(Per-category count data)
┄┄┄┄┄┄┄┄┄┄

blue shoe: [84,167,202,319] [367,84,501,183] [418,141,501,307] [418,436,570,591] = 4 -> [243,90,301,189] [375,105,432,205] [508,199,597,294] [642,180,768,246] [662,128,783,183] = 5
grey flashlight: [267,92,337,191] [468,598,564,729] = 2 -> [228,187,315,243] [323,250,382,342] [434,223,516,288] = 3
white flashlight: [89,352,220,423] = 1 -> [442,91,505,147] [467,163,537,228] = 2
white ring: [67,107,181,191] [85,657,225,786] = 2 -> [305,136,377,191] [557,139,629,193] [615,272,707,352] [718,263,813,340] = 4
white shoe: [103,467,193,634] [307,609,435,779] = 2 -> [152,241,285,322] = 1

┄┄┄┄┄┄┄┄┄┄

#### [Task brief]
Return each line of the data exactly as it was given.

#### [Task solution]
blue shoe: [84,167,202,319] [367,84,501,183] [418,141,501,307] [418,436,570,591] = 4 -> [243,90,301,189] [375,105,432,205] [508,199,597,294] [642,180,768,246] [662,128,783,183] = 5
grey flashlight: [267,92,337,191] [468,598,564,729] = 2 -> [228,187,315,243] [323,250,382,342] [434,223,516,288] = 3
white flashlight: [89,352,220,423] = 1 -> [442,91,505,147] [467,163,537,228] = 2
white ring: [67,107,181,191] [85,657,225,786] = 2 -> [305,136,377,191] [557,139,629,193] [615,272,707,352] [718,263,813,340] = 4
white shoe: [103,467,193,634] [307,609,435,779] = 2 -> [152,241,285,322] = 1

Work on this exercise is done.